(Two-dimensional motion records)
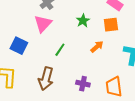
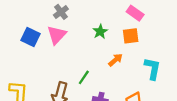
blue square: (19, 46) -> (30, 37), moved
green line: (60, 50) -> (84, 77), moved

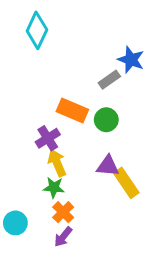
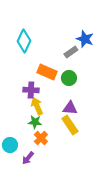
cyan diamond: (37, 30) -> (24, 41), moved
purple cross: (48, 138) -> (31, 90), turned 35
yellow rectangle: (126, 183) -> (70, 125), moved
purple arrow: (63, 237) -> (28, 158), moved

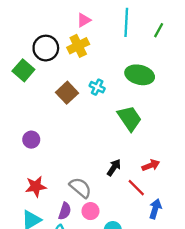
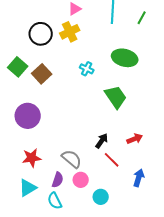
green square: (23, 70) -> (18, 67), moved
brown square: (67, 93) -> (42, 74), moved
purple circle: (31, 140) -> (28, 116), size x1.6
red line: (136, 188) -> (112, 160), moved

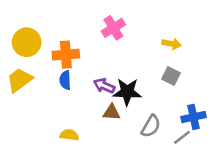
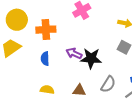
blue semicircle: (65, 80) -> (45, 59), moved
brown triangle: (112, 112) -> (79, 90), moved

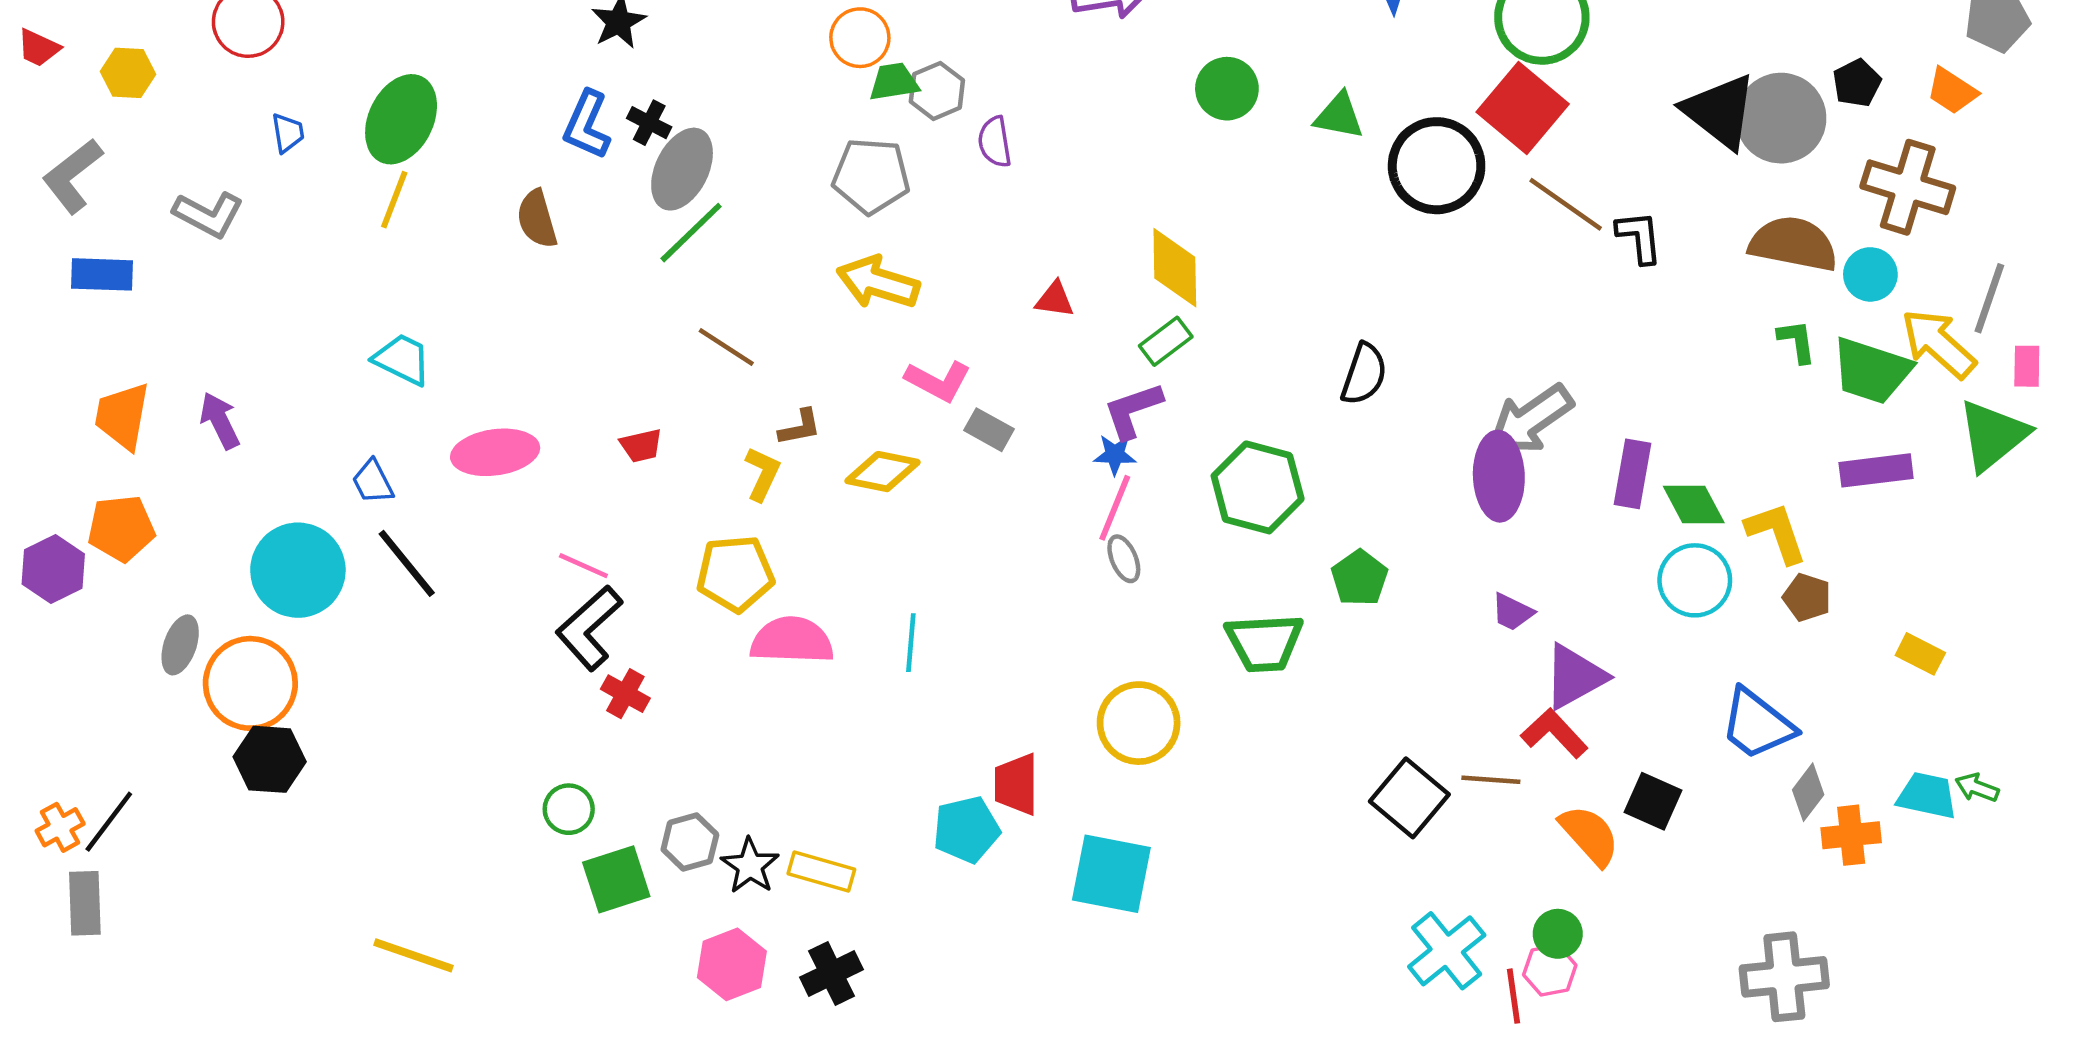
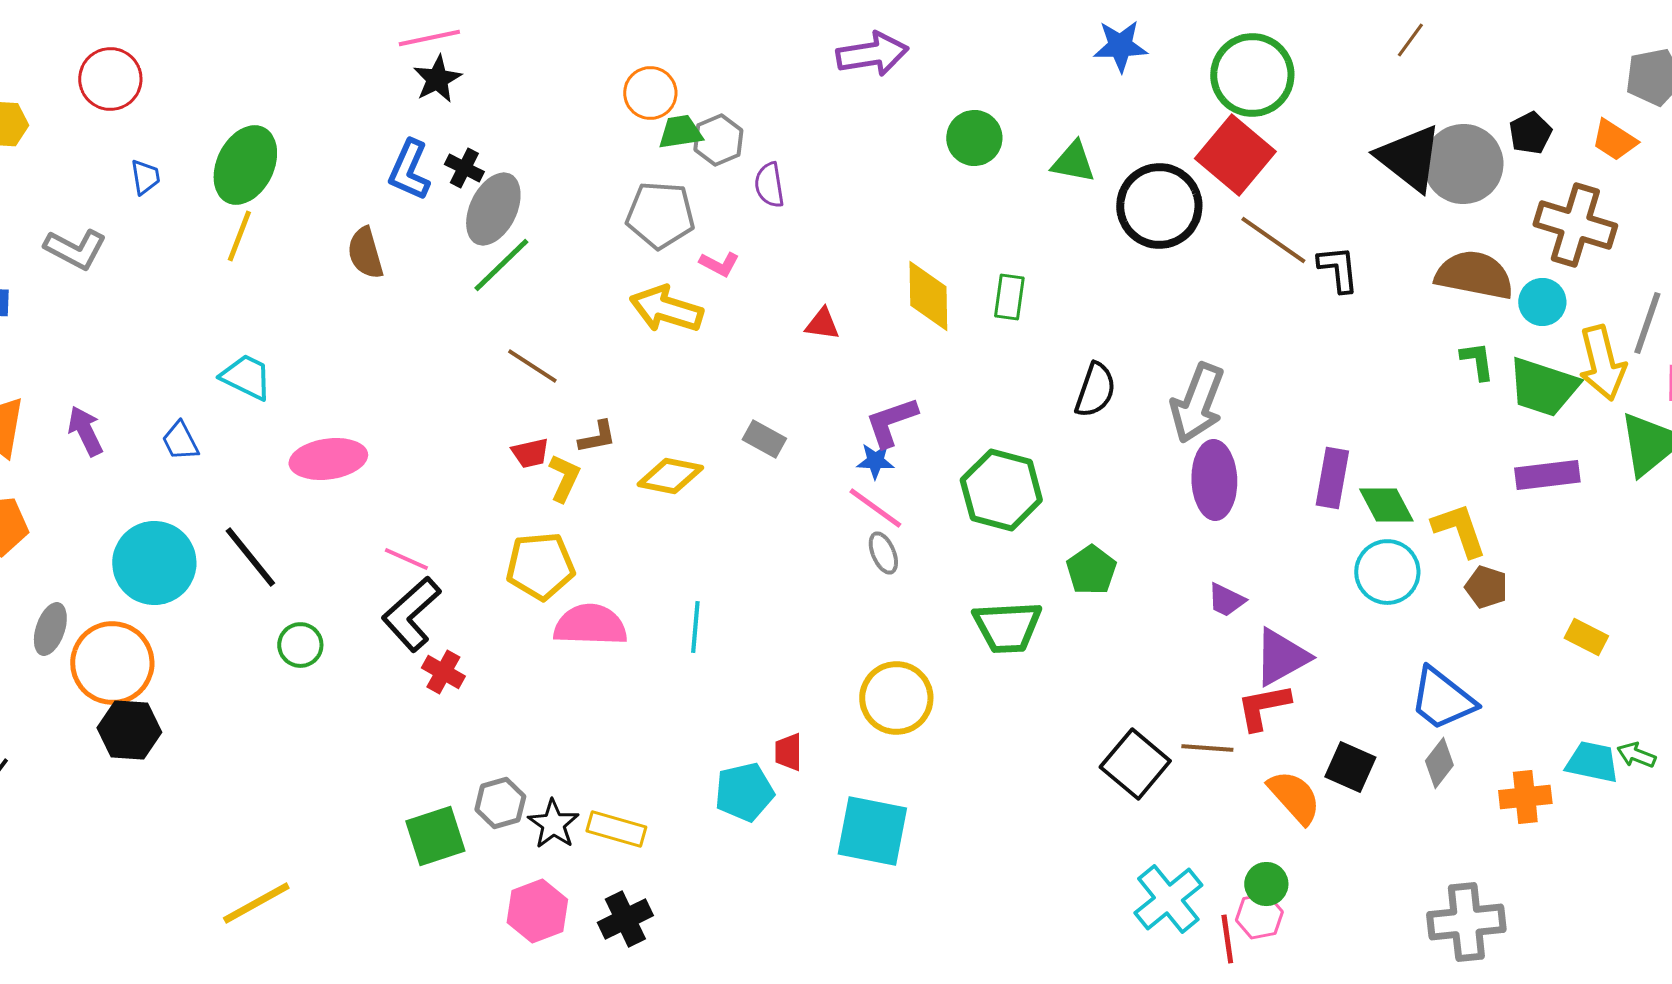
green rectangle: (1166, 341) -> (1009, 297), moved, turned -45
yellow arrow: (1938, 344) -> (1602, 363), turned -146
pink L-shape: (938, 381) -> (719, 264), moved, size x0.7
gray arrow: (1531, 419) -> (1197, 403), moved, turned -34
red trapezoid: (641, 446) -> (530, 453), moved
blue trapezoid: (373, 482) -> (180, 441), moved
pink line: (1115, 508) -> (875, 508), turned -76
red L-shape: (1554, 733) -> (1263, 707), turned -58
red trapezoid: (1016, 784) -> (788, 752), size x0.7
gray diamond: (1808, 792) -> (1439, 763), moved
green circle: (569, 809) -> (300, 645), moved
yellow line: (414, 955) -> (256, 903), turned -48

[THE PROBLEM] A single number is expected: how many lines of the data hold the string "shape".

[SOLVED EXERCISE] 2